• [Task goal]: Count the lines in the listing below that contain the string "Knee". Reply with only the number.

** Start of Records to process **

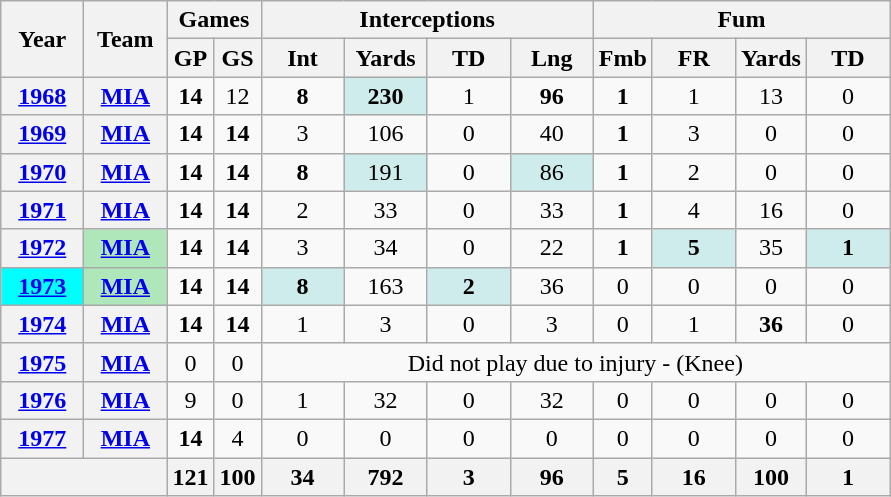
22 [552, 248]
Team [126, 39]
GS [238, 58]
13 [770, 96]
Interceptions [427, 20]
1974 [42, 324]
1976 [42, 400]
12 [238, 96]
Fmb [622, 58]
Games [214, 20]
1970 [42, 172]
121 [190, 477]
GP [190, 58]
106 [386, 134]
86 [552, 172]
Year [42, 39]
1969 [42, 134]
191 [386, 172]
1975 [42, 362]
1971 [42, 210]
9 [190, 400]
792 [386, 477]
35 [770, 248]
230 [386, 96]
40 [552, 134]
163 [386, 286]
1968 [42, 96]
1972 [42, 248]
Lng [552, 58]
1977 [42, 438]
Did not play due to injury - (Knee) [576, 362]
Fum [741, 20]
Int [302, 58]
1973 [42, 286]
FR [694, 58]
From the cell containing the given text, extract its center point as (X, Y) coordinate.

** End of Records to process **

• [Answer in full]: 1